> [Content revision data]:
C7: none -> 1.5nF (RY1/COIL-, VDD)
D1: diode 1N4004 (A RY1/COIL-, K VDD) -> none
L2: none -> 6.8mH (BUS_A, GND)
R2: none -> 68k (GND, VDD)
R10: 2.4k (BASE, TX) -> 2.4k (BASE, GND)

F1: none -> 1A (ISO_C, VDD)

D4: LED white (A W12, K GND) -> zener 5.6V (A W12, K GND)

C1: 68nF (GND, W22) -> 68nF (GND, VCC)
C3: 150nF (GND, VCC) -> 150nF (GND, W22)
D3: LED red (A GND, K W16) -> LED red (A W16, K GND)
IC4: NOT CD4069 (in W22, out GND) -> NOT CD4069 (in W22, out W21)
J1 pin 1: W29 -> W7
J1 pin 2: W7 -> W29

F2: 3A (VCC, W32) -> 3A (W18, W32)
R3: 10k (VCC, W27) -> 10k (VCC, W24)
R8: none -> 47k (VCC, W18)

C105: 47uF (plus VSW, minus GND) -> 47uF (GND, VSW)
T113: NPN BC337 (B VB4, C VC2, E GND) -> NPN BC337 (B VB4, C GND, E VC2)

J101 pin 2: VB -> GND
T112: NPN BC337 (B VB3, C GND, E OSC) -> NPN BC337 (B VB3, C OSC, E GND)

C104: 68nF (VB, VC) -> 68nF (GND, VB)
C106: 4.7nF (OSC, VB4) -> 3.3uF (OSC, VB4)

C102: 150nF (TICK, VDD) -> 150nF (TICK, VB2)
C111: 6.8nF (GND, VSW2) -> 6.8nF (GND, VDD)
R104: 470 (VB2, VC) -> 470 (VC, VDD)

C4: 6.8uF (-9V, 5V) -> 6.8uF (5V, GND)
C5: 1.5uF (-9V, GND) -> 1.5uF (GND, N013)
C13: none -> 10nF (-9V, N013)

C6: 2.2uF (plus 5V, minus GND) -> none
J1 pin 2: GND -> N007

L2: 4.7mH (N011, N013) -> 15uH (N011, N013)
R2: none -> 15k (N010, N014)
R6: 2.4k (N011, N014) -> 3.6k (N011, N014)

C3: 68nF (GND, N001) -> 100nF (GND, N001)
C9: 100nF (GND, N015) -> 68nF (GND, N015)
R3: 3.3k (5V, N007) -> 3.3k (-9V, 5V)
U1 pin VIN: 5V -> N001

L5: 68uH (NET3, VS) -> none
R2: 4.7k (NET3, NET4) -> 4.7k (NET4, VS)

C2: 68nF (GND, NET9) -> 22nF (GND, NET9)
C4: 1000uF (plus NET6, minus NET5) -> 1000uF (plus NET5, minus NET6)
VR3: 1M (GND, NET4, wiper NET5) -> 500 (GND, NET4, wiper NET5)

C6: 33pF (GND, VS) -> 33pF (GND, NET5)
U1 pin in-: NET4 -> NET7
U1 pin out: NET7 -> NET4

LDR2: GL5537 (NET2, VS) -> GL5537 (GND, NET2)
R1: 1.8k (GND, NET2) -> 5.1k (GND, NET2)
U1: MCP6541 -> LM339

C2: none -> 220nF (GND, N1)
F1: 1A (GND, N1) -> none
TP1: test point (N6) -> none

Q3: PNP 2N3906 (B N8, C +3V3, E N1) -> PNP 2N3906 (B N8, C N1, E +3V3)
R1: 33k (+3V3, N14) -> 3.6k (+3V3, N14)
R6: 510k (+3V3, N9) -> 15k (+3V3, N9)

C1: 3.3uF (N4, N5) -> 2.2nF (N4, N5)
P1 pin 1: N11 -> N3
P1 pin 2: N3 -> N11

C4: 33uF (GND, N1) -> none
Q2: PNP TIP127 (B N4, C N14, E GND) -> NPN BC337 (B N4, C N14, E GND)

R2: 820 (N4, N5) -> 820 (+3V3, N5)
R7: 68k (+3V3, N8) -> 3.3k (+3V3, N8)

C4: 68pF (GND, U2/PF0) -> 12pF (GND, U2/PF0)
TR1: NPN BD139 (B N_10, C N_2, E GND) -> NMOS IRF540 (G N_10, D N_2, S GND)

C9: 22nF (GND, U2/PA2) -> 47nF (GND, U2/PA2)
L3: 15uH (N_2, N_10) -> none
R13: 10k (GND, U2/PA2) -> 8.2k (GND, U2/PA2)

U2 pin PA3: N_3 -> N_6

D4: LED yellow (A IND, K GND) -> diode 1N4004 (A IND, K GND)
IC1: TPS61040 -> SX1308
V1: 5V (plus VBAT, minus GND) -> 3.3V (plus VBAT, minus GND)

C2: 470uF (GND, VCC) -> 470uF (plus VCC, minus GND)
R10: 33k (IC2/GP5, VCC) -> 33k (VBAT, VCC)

> [WORK TO BE COMPLETED]:
In the data above, retype exactly and only the lines between the one holding "F2: 3A (VCC, W32) -> 3A (W18, W32)" and the one holding "C102: 150nF (TICK, VDD) -> 150nF (TICK, VB2)", inclusive.

> [EXPECTED ANSWER]:
F2: 3A (VCC, W32) -> 3A (W18, W32)
R3: 10k (VCC, W27) -> 10k (VCC, W24)
R8: none -> 47k (VCC, W18)

C105: 47uF (plus VSW, minus GND) -> 47uF (GND, VSW)
T113: NPN BC337 (B VB4, C VC2, E GND) -> NPN BC337 (B VB4, C GND, E VC2)

J101 pin 2: VB -> GND
T112: NPN BC337 (B VB3, C GND, E OSC) -> NPN BC337 (B VB3, C OSC, E GND)

C104: 68nF (VB, VC) -> 68nF (GND, VB)
C106: 4.7nF (OSC, VB4) -> 3.3uF (OSC, VB4)

C102: 150nF (TICK, VDD) -> 150nF (TICK, VB2)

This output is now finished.